| Task brief |
Print each entry word for word without images.

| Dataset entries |
=-=-=
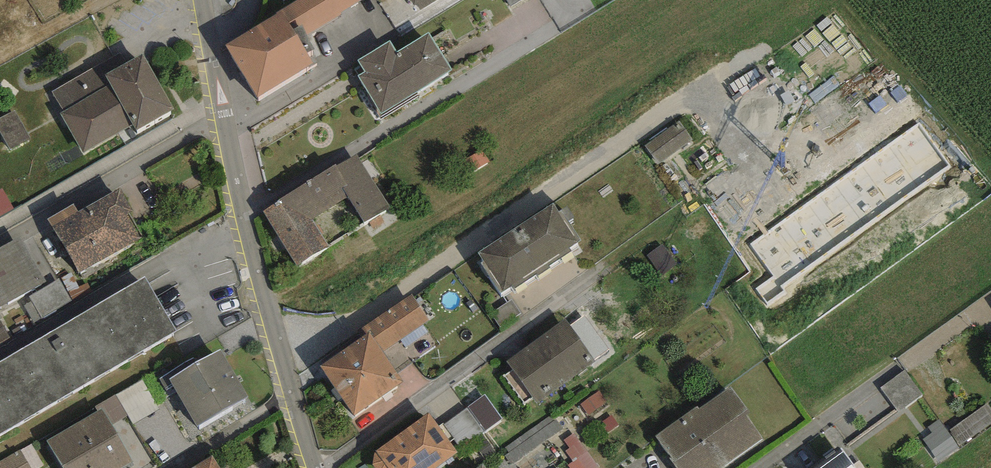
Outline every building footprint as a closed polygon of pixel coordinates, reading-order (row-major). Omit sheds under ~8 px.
[(225,45),(258,98),(313,63),(298,39),(363,0),(299,0),(225,45)] [(416,11),(434,0),(410,0),(416,11)] [(366,72),(357,77),(378,113),(452,71),(430,32),(396,51),(390,40),(358,58),(366,72)] [(109,60),(52,92),(63,112),(61,113),(83,152),(133,124),(137,130),(174,109),(143,54),(124,64),(119,54),(109,60)] [(18,112),(0,121),(0,129),(12,151),(33,140),(18,112)] [(680,126),(646,148),(657,165),(691,144),(680,126)] [(484,149),(459,160),(466,174),(490,162),(484,149)] [(357,154),(337,166),(349,184),(342,188),(348,197),(364,223),(390,207),(357,154)] [(336,164),(263,211),(298,267),(330,247),(312,220),(348,197),(342,188),(349,184),(337,166),(336,164)] [(2,188),(0,190),(0,218),(14,210),(2,188)] [(78,212),(53,226),(79,273),(142,237),(129,214),(133,211),(120,188),(78,212)] [(554,203),(478,253),(484,262),(481,264),(501,293),(511,286),(514,290),(537,274),(539,276),(551,267),(550,266),(572,251),(570,247),(579,241),(554,203)] [(48,218),(53,226),(78,212),(73,204),(48,218)] [(0,248),(0,306),(46,282),(22,236),(0,248)] [(0,360),(0,435),(177,332),(145,276),(0,360)] [(366,335),(320,366),(354,416),(403,382),(382,351),(430,319),(412,294),(362,329),(366,335)] [(584,315),(570,326),(594,359),(608,349),(584,315)] [(11,339),(2,318),(0,319),(0,344),(11,339)] [(565,319),(506,362),(537,403),(595,360),(594,359),(570,326),(565,319)] [(220,350),(169,378),(196,427),(247,400),(220,350)] [(905,377),(880,392),(897,418),(921,402),(905,377)] [(118,422),(153,399),(142,382),(107,405),(118,422)] [(655,438),(677,467),(724,467),(764,440),(746,415),(750,413),(730,386),(699,408),(698,407),(655,438)] [(485,395),(468,407),(486,430),(502,418),(485,395)] [(989,404),(949,435),(958,449),(990,425),(990,407),(989,404)] [(45,440),(61,467),(123,467),(133,462),(102,408),(45,440)] [(483,432),(467,409),(445,424),(461,447),(483,432)] [(375,451),(373,464),(375,467),(436,467),(458,453),(429,412),(375,451)] [(958,449),(949,435),(941,420),(929,427),(932,432),(923,438),(938,461),(958,449)] [(575,435),(565,442),(570,448),(566,450),(575,462),(570,466),(571,467),(598,467),(575,435)] [(813,467),(856,467),(841,447),(813,467)] [(20,450),(0,461),(0,467),(30,467),(20,450)] [(193,467),(219,467),(213,457),(193,467)]
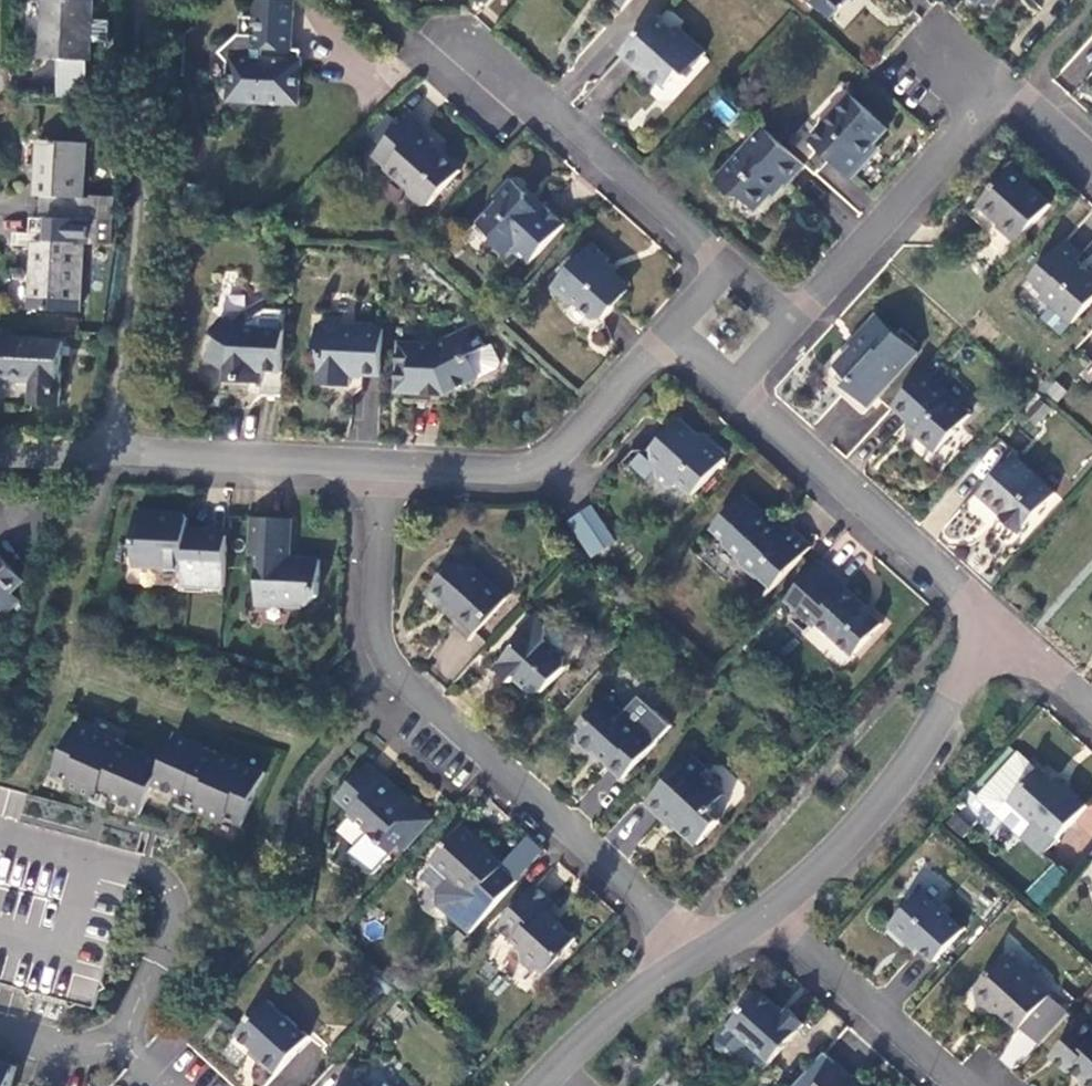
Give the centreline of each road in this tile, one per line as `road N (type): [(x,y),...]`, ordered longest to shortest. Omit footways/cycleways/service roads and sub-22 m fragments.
road 1 (residential): [(694,956),(394,669),(375,613),(381,469)]
road 2 (unclassified): [(112,460),(140,216),(143,0)]
road 3 (residential): [(796,320),(1010,80),(1091,153)]
road 4 (residential): [(445,23),(728,263)]
road 5 (residential): [(765,916),(861,828),(943,709),(1007,638)]
road 6 (residential): [(738,384),(1007,638)]
road 7 (residential): [(381,469),(537,474),(671,325)]
road 8 (residential): [(112,460),(381,469)]
road 9 (residential): [(765,916),(964,1085)]
road 10 (residential): [(539,1085),(582,1040),(694,956)]
road 11 (residential): [(167,1085),(127,1043),(40,1044),(0,1033)]

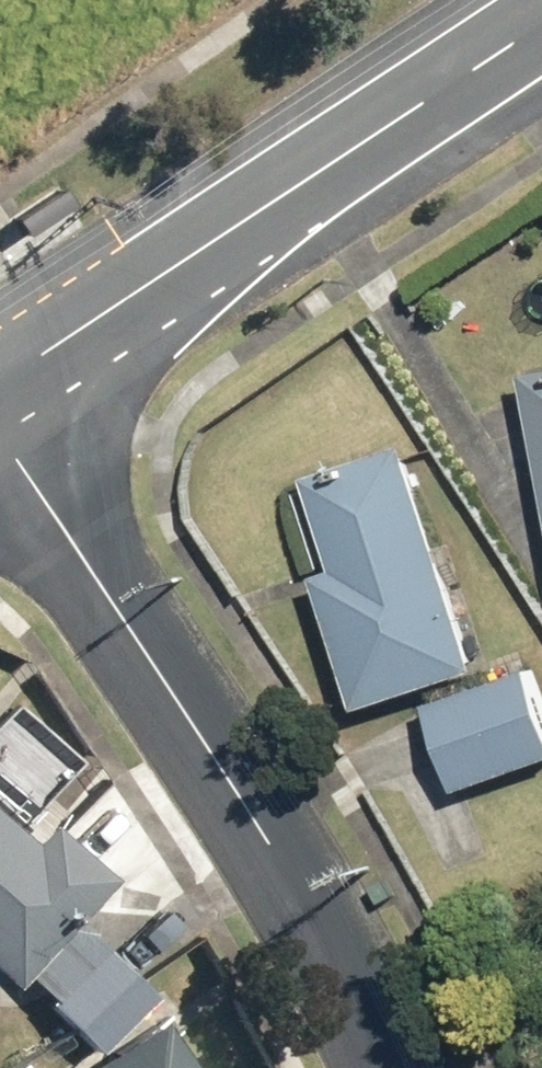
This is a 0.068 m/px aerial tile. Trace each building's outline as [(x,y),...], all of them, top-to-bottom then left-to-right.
[(525,382),(541,502),(541,380),(525,382)] [(406,456),(307,485),(334,578),(308,585),(348,721),(472,685),(406,456)] [(424,711),(451,794),(541,763),(541,705),(532,675),(424,711)] [(17,978),(74,919),(101,891),(39,831),(20,851),(0,831),(0,995),(17,978)] [(151,994),(74,919),(17,978),(94,1053),(151,994)] [(152,1027),(79,1067),(176,1067),(152,1027)]
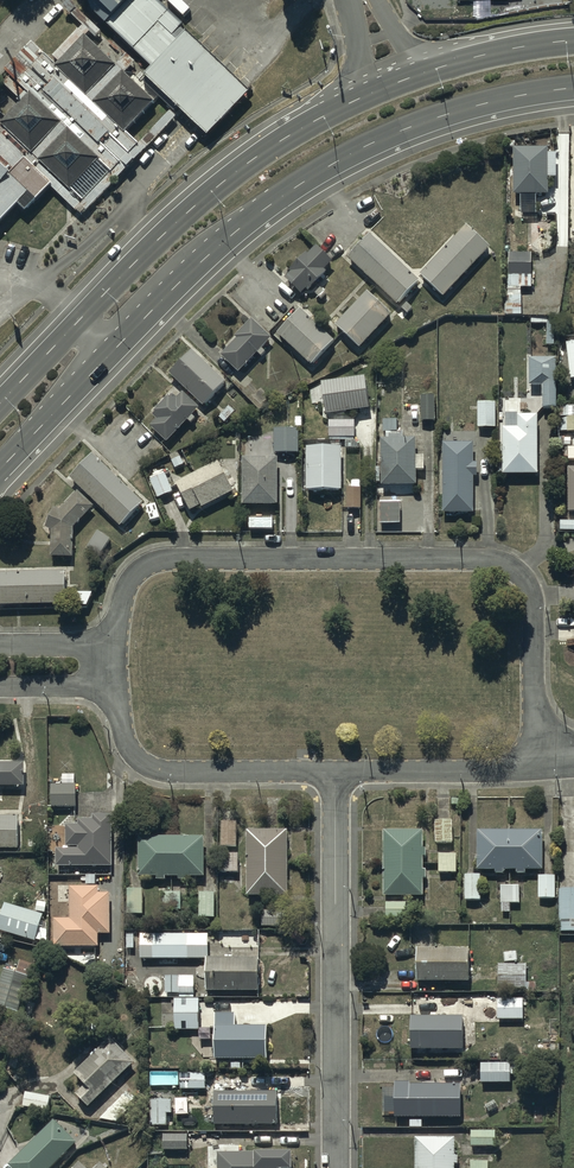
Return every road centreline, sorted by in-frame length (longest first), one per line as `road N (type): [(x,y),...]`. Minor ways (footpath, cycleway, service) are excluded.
road 1 (residential): [(112,647),(128,583),(154,561),(492,560),(519,573),(530,594),(543,762)]
road 2 (primary): [(573,86),(454,110),(331,166),(215,249),(116,347)]
road 3 (residential): [(336,1167),(335,773)]
road 4 (primary): [(82,317),(226,180),(309,125),(392,85)]
road 5 (residential): [(335,773),(155,768),(127,742),(112,688)]
road 6 (residential): [(335,773),(543,762)]
road 7 (primary): [(392,85),(483,54),(573,40)]
road 8 (primary): [(116,347),(0,469)]

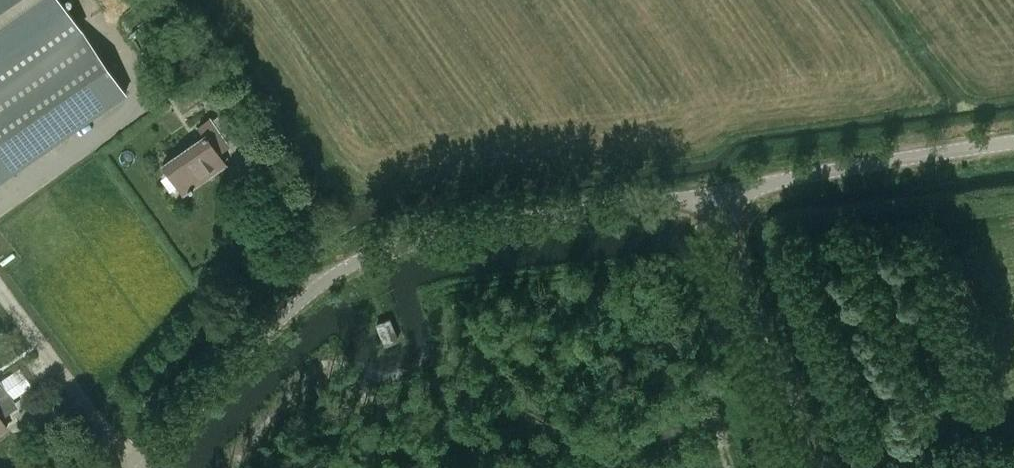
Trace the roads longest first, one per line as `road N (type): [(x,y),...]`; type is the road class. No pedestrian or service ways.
road 1 (unclassified): [(138,467),(342,257),(408,235),(718,199)]
road 2 (unclassified): [(718,199),(1013,154)]
road 3 (unclassified): [(825,467),(718,199)]

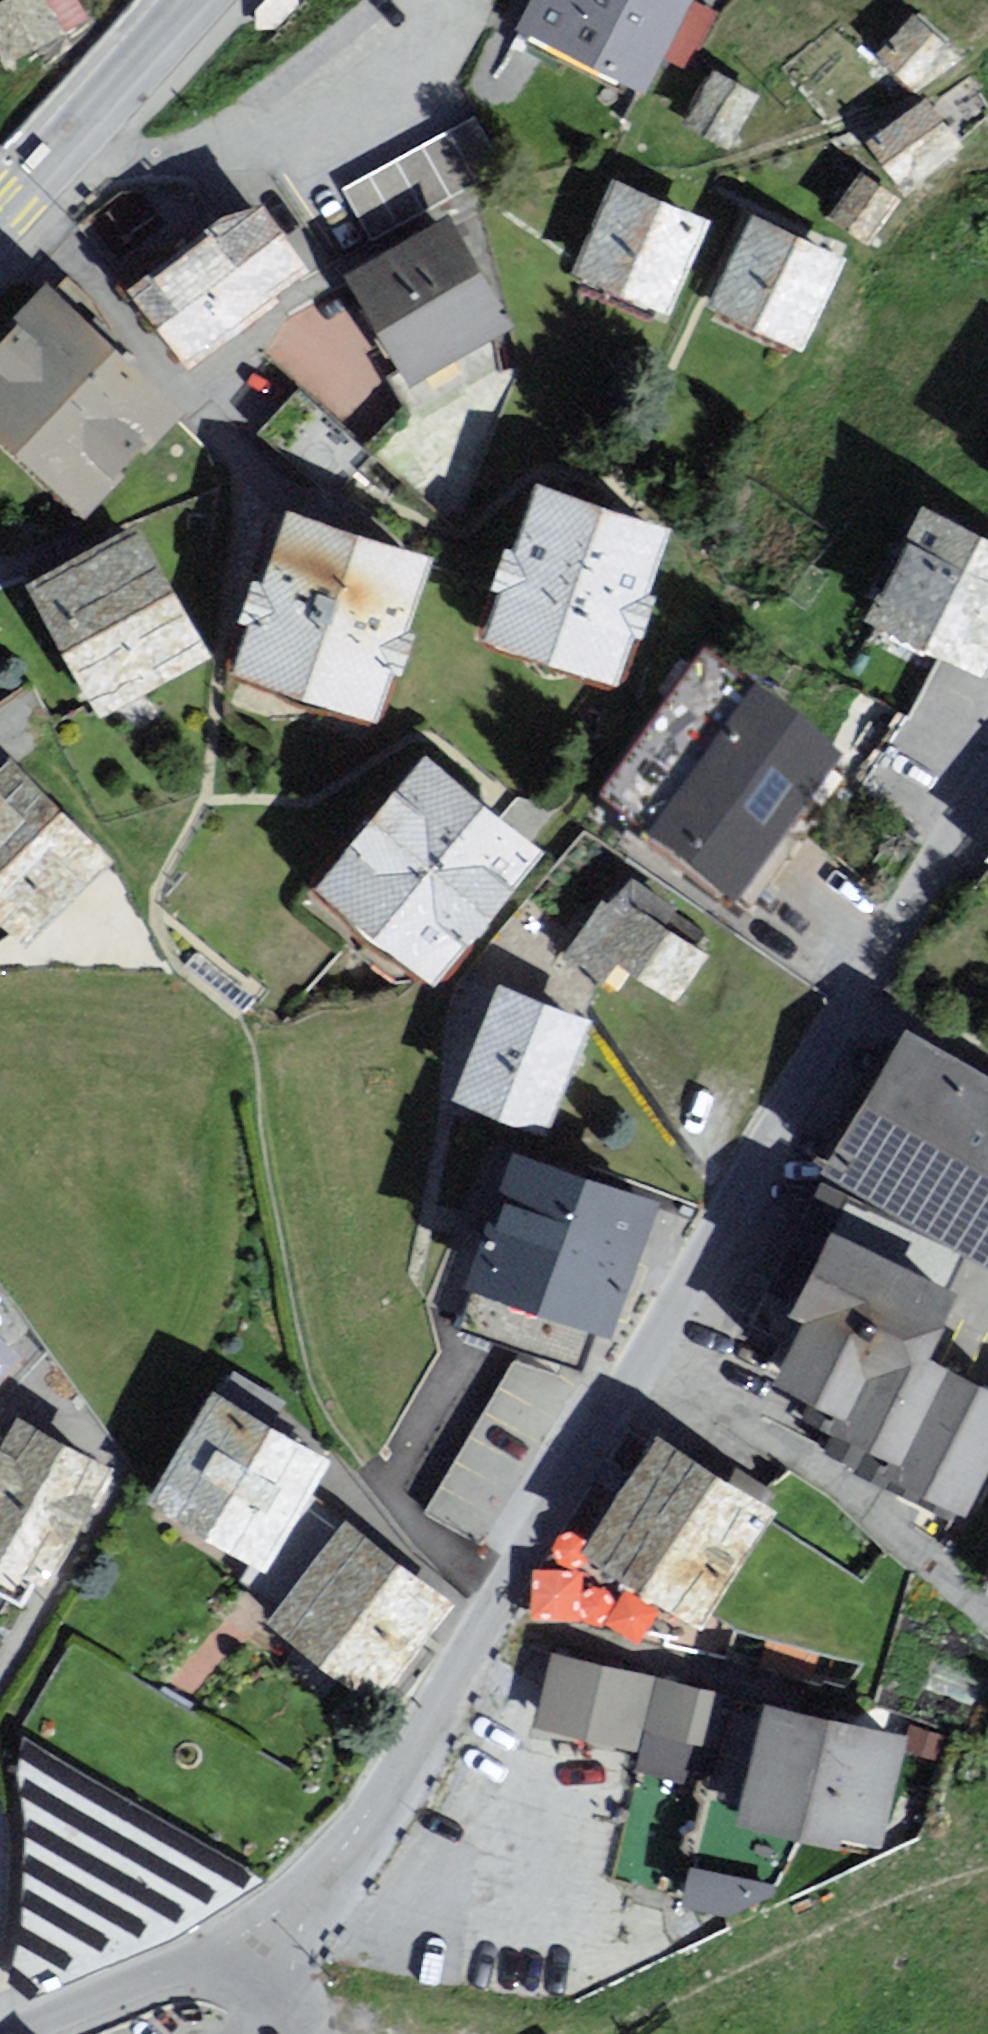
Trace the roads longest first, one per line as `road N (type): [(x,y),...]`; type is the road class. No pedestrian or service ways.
=-=-=
| Problem solution |
Outline every building footprint as a closed polygon of pixel coordinates, reading-order (row-major). Omit sheds under ~8 px.
[(225,45),(258,98),(313,63),(298,39),(363,0),(299,0),(225,45)] [(416,11),(434,0),(410,0),(416,11)] [(366,72),(357,77),(378,113),(452,71),(430,32),(396,51),(390,40),(358,58),(366,72)] [(109,60),(52,92),(63,112),(61,113),(83,152),(133,124),(137,130),(174,109),(143,54),(124,64),(119,54),(109,60)] [(18,112),(0,121),(0,129),(12,151),(33,140),(18,112)] [(680,126),(646,148),(657,165),(691,144),(680,126)] [(484,149),(459,160),(466,174),(490,162),(484,149)] [(357,154),(337,166),(349,184),(342,188),(348,197),(364,223),(390,207),(357,154)] [(336,164),(263,211),(298,267),(330,247),(312,220),(348,197),(342,188),(349,184),(337,166),(336,164)] [(2,188),(0,190),(0,218),(14,210),(2,188)] [(78,212),(53,226),(79,273),(142,237),(129,214),(133,211),(120,188),(78,212)] [(554,203),(478,253),(484,262),(481,264),(501,293),(511,286),(514,290),(537,274),(539,276),(551,267),(550,266),(572,251),(570,247),(579,241),(554,203)] [(48,218),(53,226),(78,212),(73,204),(48,218)] [(0,248),(0,306),(46,282),(22,236),(0,248)] [(0,360),(0,435),(177,332),(145,276),(0,360)] [(366,335),(320,366),(354,416),(403,382),(382,351),(430,319),(412,294),(362,329),(366,335)] [(584,315),(570,326),(594,359),(608,349),(584,315)] [(11,339),(2,318),(0,319),(0,344),(11,339)] [(565,319),(506,362),(537,403),(595,360),(594,359),(570,326),(565,319)] [(220,350),(169,378),(196,427),(247,400),(220,350)] [(905,377),(880,392),(897,418),(921,402),(905,377)] [(118,422),(153,399),(142,382),(107,405),(118,422)] [(655,438),(677,467),(724,467),(764,440),(746,415),(750,413),(730,386),(699,408),(698,407),(655,438)] [(485,395),(468,407),(486,430),(502,418),(485,395)] [(989,404),(949,435),(958,449),(990,425),(990,407),(989,404)] [(45,440),(61,467),(123,467),(133,462),(102,408),(45,440)] [(483,432),(467,409),(445,424),(461,447),(483,432)] [(375,451),(373,464),(375,467),(436,467),(458,453),(429,412),(375,451)] [(958,449),(949,435),(941,420),(929,427),(932,432),(923,438),(938,461),(958,449)] [(575,435),(565,442),(570,448),(566,450),(575,462),(570,466),(571,467),(598,467),(575,435)] [(813,467),(856,467),(841,447),(813,467)] [(20,450),(0,461),(0,467),(30,467),(20,450)] [(193,467),(219,467),(213,457),(193,467)]
Give the centreline of each road in this tile, one per line as `road N (type): [(x,y),...]`, ordered longest to shortest. Omit footways/cycleways/service roads and sub-22 m fragments.
road 1 (residential): [(694,956),(394,669),(375,613),(381,469)]
road 2 (unclassified): [(112,460),(140,216),(143,0)]
road 3 (residential): [(796,320),(1010,80),(1091,153)]
road 4 (residential): [(445,23),(728,263)]
road 5 (residential): [(765,916),(861,828),(943,709),(1007,638)]
road 6 (residential): [(738,384),(1007,638)]
road 7 (residential): [(381,469),(537,474),(671,325)]
road 8 (residential): [(112,460),(381,469)]
road 9 (residential): [(765,916),(964,1085)]
road 10 (residential): [(539,1085),(582,1040),(694,956)]
road 11 (residential): [(167,1085),(127,1043),(40,1044),(0,1033)]

This is a 0.068 m/px aerial tile. Trace each building's outline as [(x,y),...], all of them, top-to-bottom then left-to-right.
[(525,382),(541,502),(541,380),(525,382)] [(406,456),(307,485),(334,578),(308,585),(348,721),(472,685),(406,456)] [(424,711),(451,794),(541,763),(541,705),(532,675),(424,711)] [(17,978),(74,919),(101,891),(39,831),(20,851),(0,831),(0,995),(17,978)] [(151,994),(74,919),(17,978),(94,1053),(151,994)] [(152,1027),(79,1067),(176,1067),(152,1027)]
Return every road centreline, sorted by in-frame length (longest first), one per line as `road N (type): [(x,y),...]`. Minor ways (footpath, cycleway, service) are excluded.
road 1 (residential): [(112,647),(128,583),(154,561),(492,560),(519,573),(530,594),(543,762)]
road 2 (primary): [(573,86),(454,110),(331,166),(215,249),(116,347)]
road 3 (residential): [(336,1167),(335,773)]
road 4 (primary): [(82,317),(226,180),(309,125),(392,85)]
road 5 (residential): [(335,773),(155,768),(127,742),(112,688)]
road 6 (residential): [(335,773),(543,762)]
road 7 (primary): [(392,85),(483,54),(573,40)]
road 8 (primary): [(116,347),(0,469)]

Trace the roads longest first, one per line as `road N (type): [(x,y),...]`; type is the road class. No pedestrian or service ways.
road 1 (unclassified): [(138,467),(342,257),(408,235),(718,199)]
road 2 (unclassified): [(718,199),(1013,154)]
road 3 (unclassified): [(825,467),(718,199)]

Trace the roads longest first, one per line as `road N (type): [(x,y),...]`; type is the road class. No pedestrian or service ways.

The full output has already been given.